— DATA SHOWN —

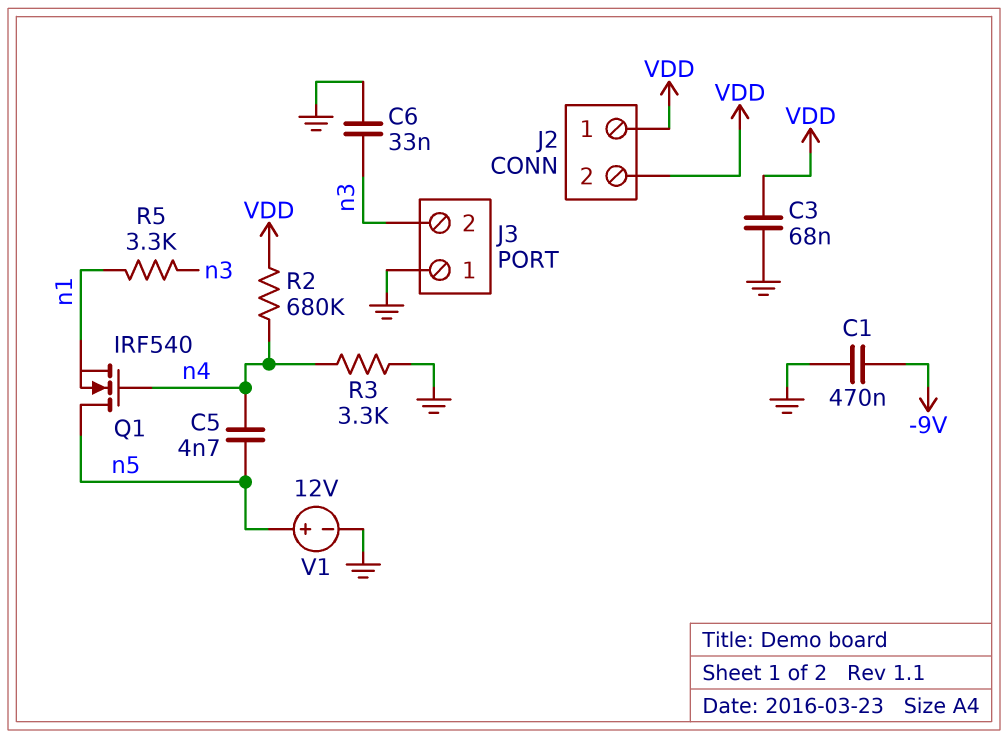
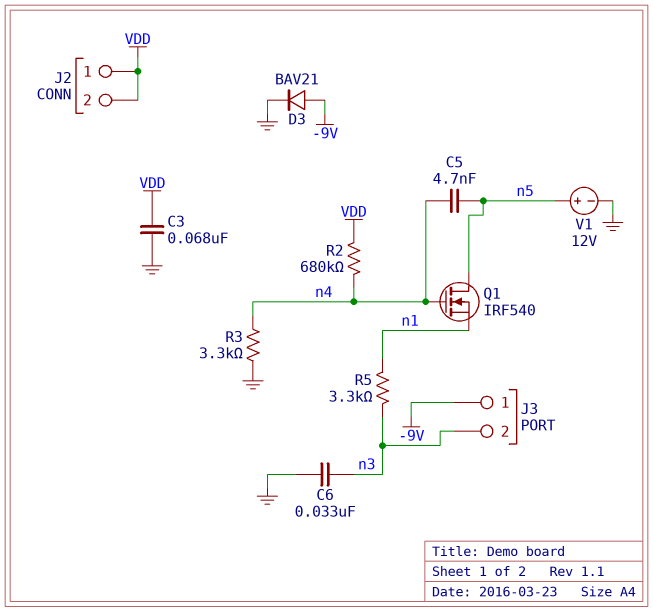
C1: 470nF (-9V, GND) -> none
D3: none -> diode BAV21 (A -9V, K GND)
J3 pin 1: GND -> -9V

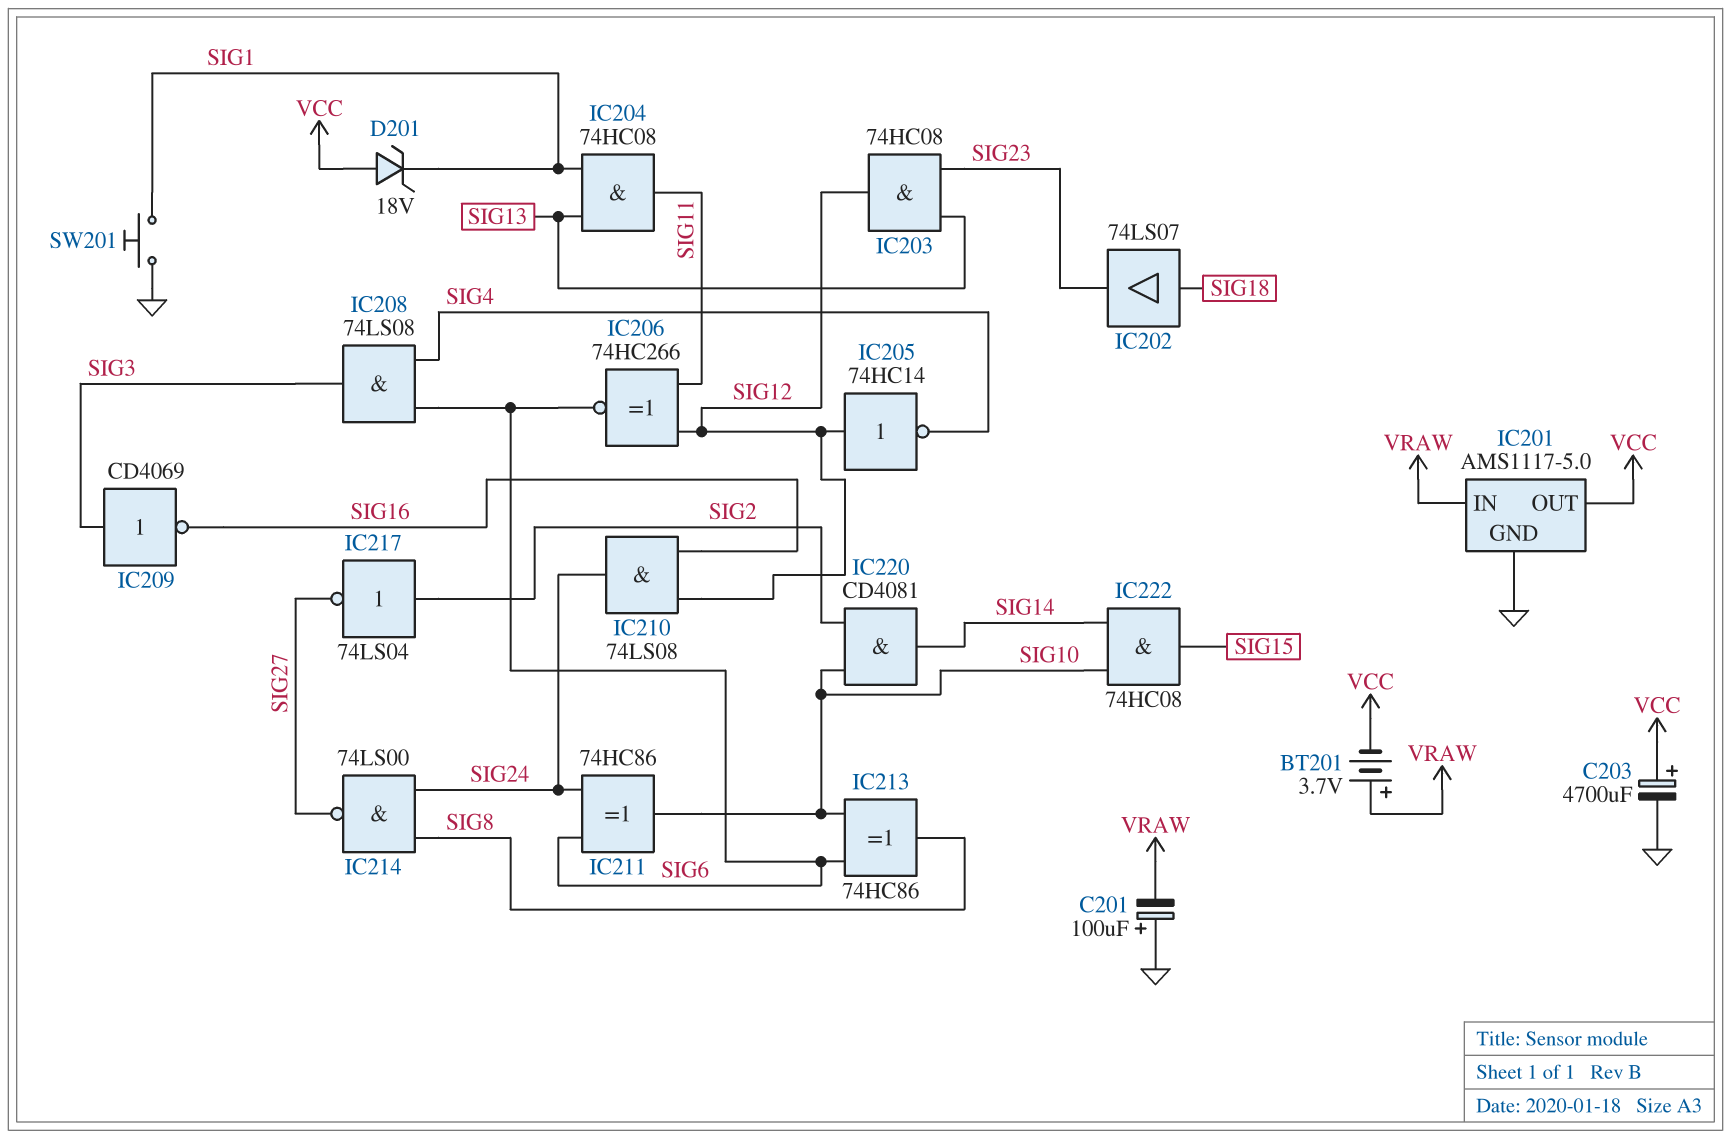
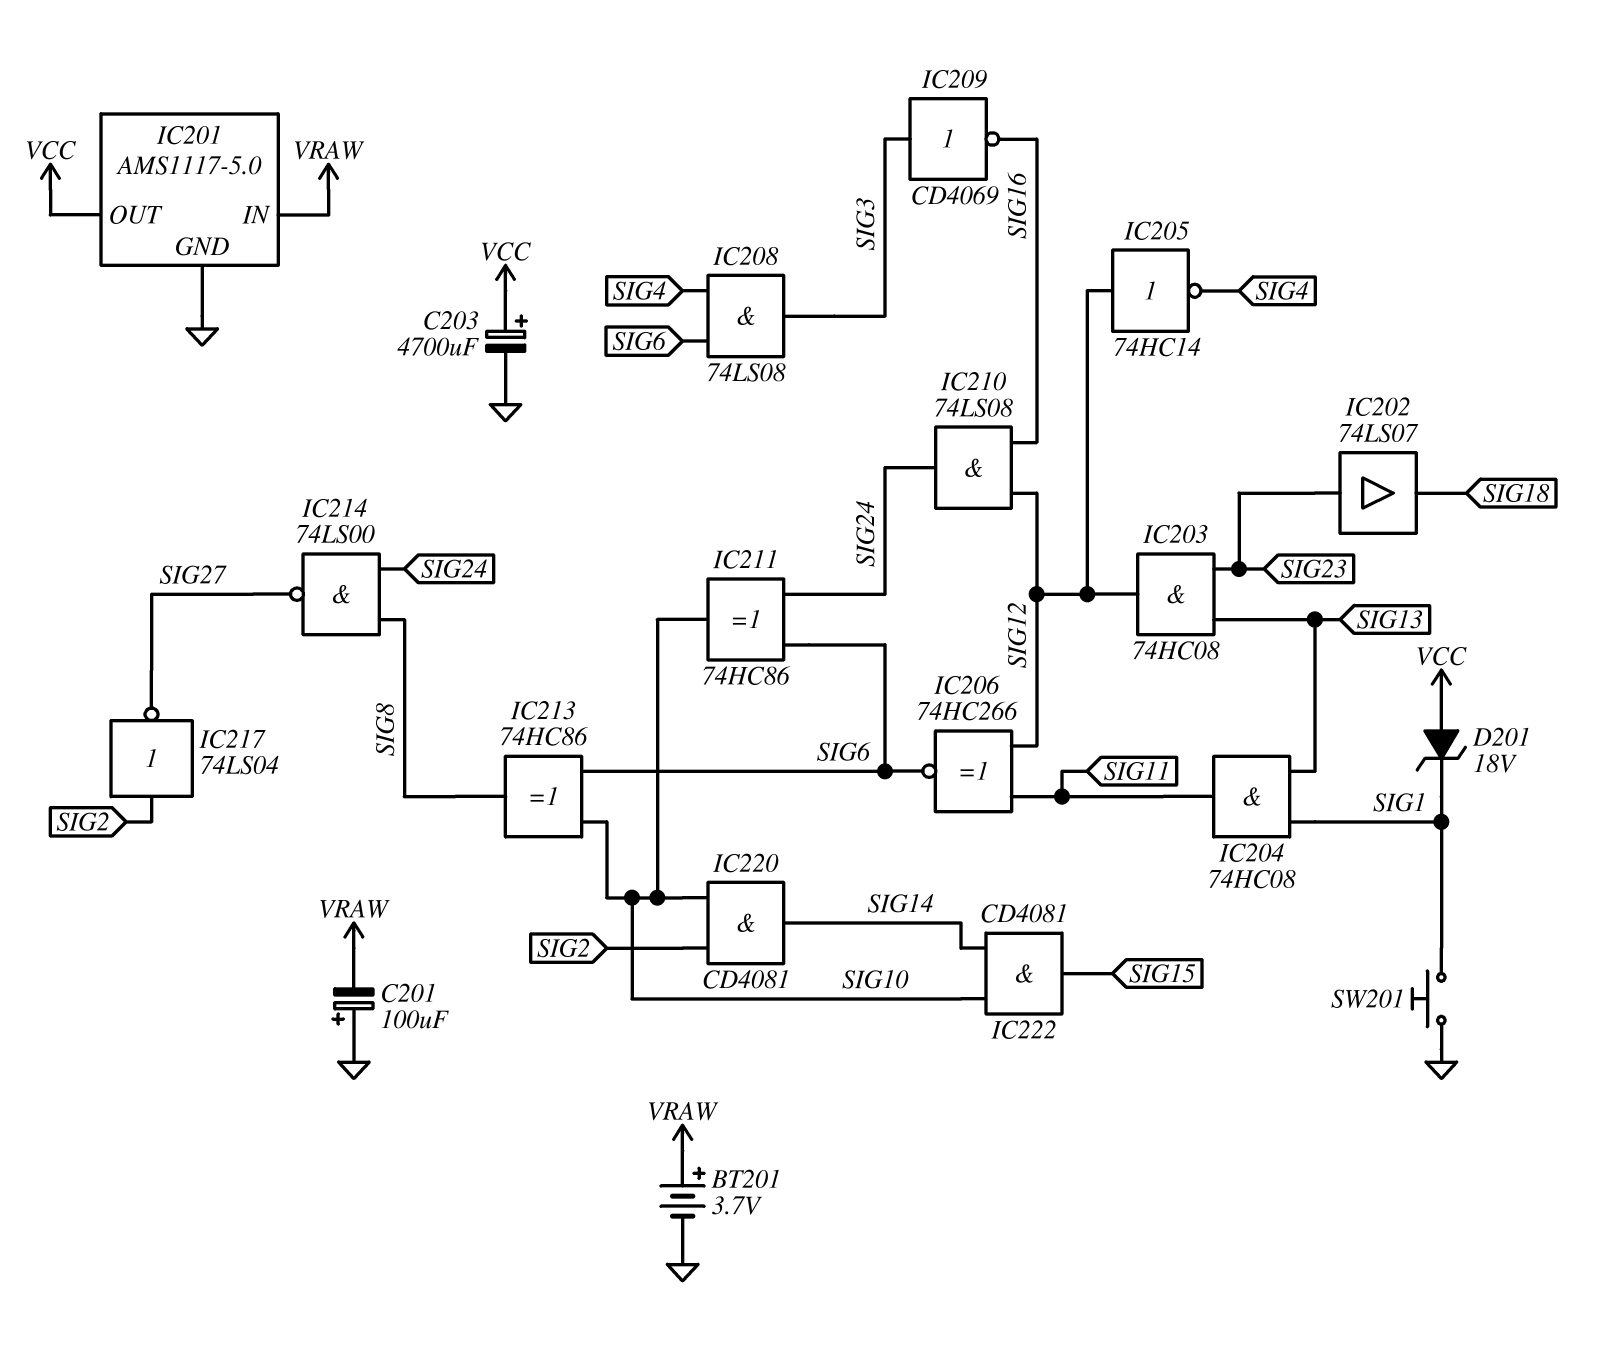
BT201: 3.7V (plus VRAW, minus VCC) -> 3.7V (plus VRAW, minus GND)
IC202: buffer 74LS07 (in SIG18, out SIG23) -> buffer 74LS07 (in SIG23, out SIG18)
IC222: AND 74HC08 (in SIG10, in SIG14, out SIG15) -> AND CD4081 (in SIG10, in SIG14, out SIG15)

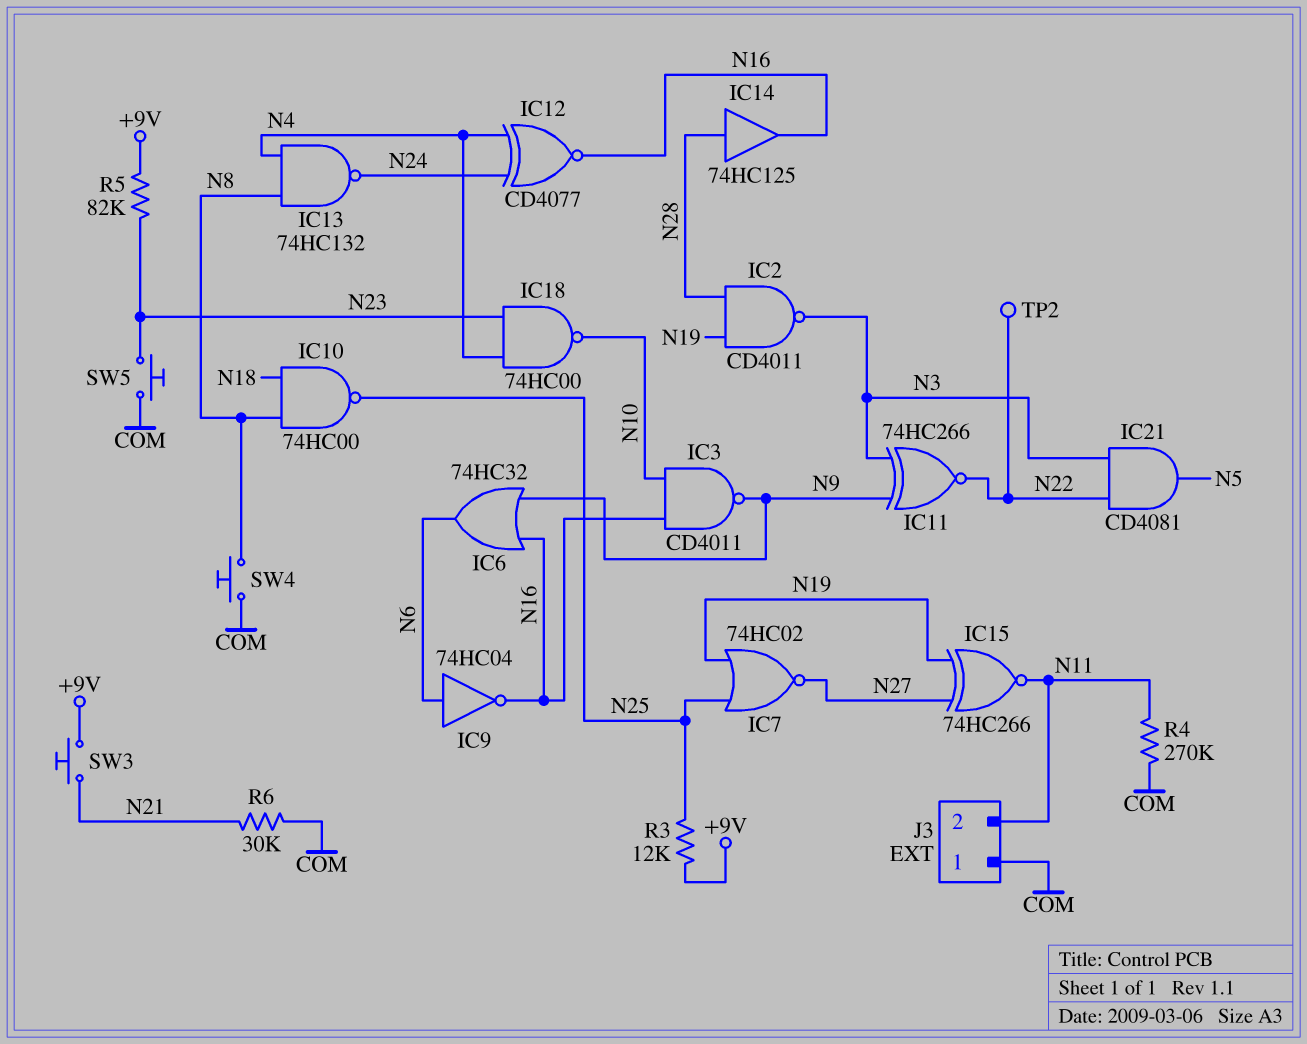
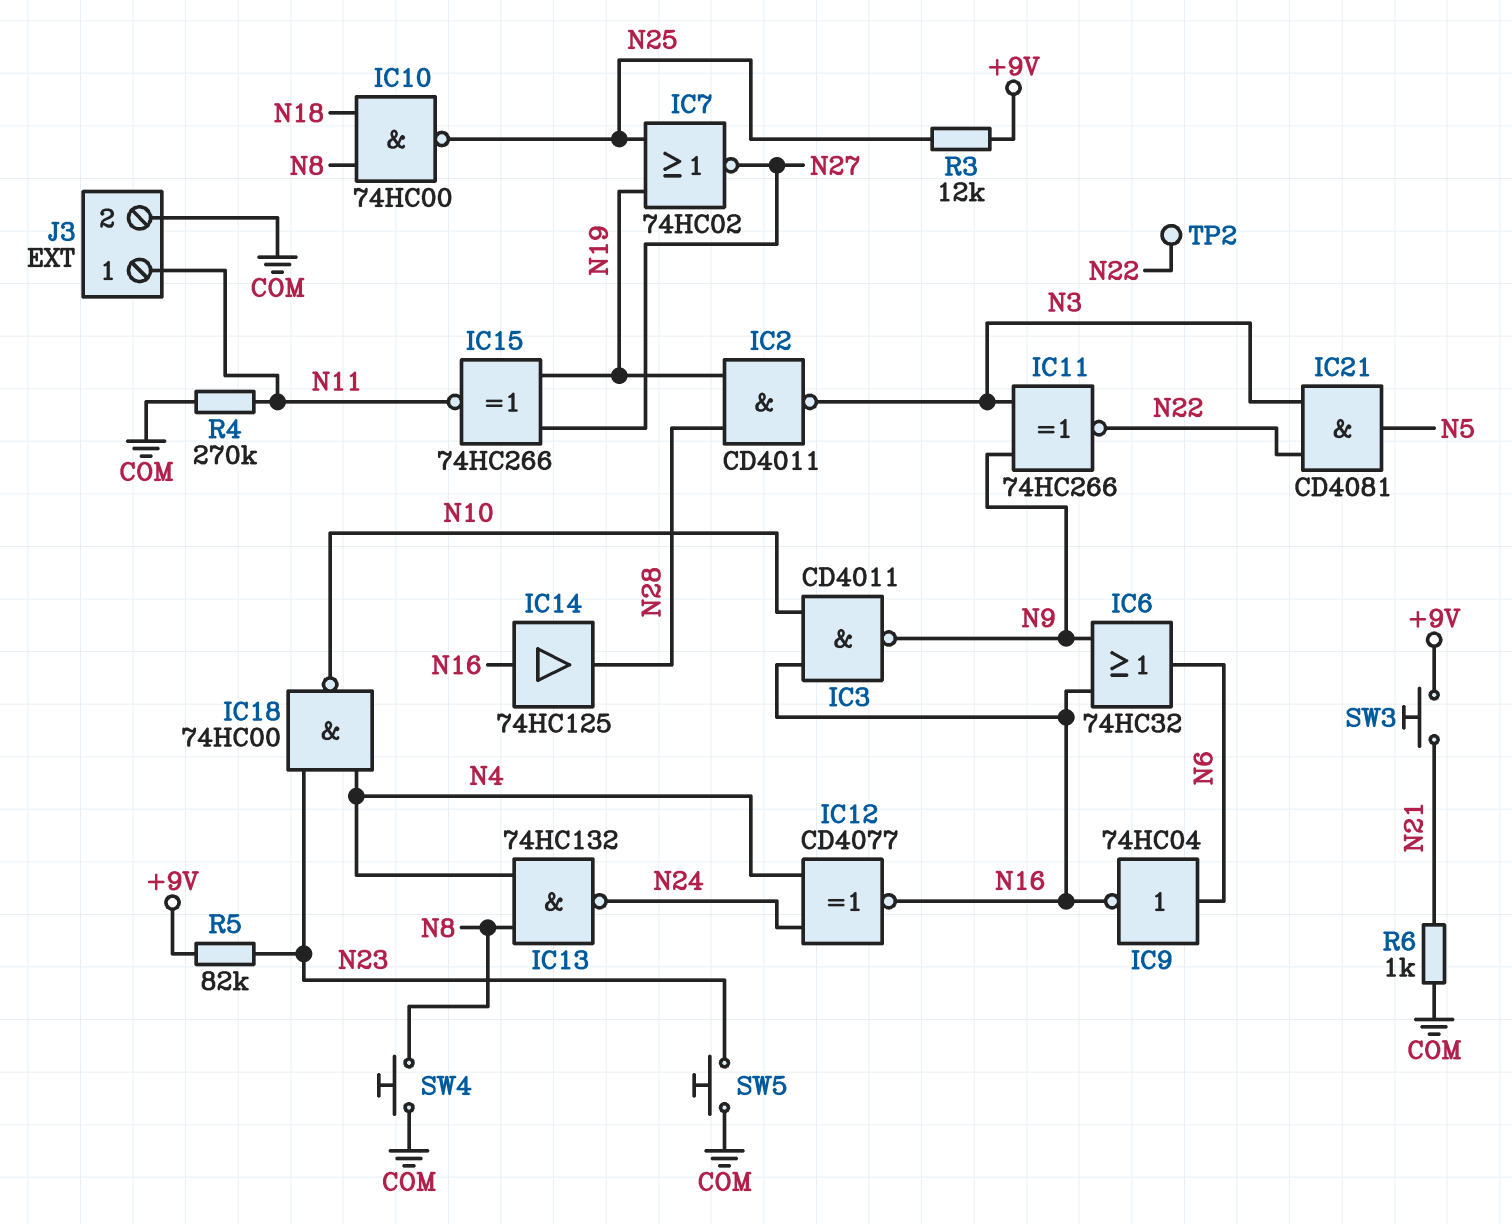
IC14: buffer 74HC125 (in N28, out N16) -> buffer 74HC125 (in N16, out N28)
J3 pin 1: COM -> N11
J3 pin 2: N11 -> COM
R6: 30k (COM, N21) -> 1k (COM, N21)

— PROBLEM DETAILS —
Among the lines of the material, some contain the string "none". State how many, and nothing more.

— WRITTEN ANSWER —
2